Each line from the one with "PIR pin OUT: D6 -> D9" to the final line of the data must be reproduced exactly, and no other line may appear.

(Saved data entries)
-=-=-=-=-

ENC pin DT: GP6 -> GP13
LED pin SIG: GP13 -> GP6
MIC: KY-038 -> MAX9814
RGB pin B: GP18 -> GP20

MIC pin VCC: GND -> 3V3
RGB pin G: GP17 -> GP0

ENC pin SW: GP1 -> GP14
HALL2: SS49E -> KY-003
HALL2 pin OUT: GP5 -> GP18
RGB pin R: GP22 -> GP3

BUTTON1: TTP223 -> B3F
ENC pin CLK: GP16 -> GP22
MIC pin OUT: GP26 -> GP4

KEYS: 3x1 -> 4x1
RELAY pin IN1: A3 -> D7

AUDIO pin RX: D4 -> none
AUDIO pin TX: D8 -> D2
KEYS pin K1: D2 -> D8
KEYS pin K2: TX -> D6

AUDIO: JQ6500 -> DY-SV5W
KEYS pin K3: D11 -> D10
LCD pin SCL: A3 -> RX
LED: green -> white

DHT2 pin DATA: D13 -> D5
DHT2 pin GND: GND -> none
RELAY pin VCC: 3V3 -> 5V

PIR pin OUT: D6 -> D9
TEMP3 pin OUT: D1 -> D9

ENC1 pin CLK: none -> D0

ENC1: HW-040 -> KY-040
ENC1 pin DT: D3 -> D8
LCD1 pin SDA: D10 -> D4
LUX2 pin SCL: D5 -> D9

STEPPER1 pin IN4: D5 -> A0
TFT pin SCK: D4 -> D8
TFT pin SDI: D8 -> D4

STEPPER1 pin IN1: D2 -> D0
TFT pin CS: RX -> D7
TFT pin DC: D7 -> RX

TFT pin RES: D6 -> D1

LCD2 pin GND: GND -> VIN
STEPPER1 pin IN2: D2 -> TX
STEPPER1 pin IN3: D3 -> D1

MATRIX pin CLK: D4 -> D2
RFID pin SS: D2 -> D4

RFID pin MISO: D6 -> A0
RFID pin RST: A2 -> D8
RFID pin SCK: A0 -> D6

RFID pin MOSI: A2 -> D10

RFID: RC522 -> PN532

-=-=-=-=-

▶ [Written answer]:
PIR pin OUT: D6 -> D9
TEMP3 pin OUT: D1 -> D9

ENC1 pin CLK: none -> D0

ENC1: HW-040 -> KY-040
ENC1 pin DT: D3 -> D8
LCD1 pin SDA: D10 -> D4
LUX2 pin SCL: D5 -> D9

STEPPER1 pin IN4: D5 -> A0
TFT pin SCK: D4 -> D8
TFT pin SDI: D8 -> D4

STEPPER1 pin IN1: D2 -> D0
TFT pin CS: RX -> D7
TFT pin DC: D7 -> RX

TFT pin RES: D6 -> D1

LCD2 pin GND: GND -> VIN
STEPPER1 pin IN2: D2 -> TX
STEPPER1 pin IN3: D3 -> D1

MATRIX pin CLK: D4 -> D2
RFID pin SS: D2 -> D4

RFID pin MISO: D6 -> A0
RFID pin RST: A2 -> D8
RFID pin SCK: A0 -> D6

RFID pin MOSI: A2 -> D10

RFID: RC522 -> PN532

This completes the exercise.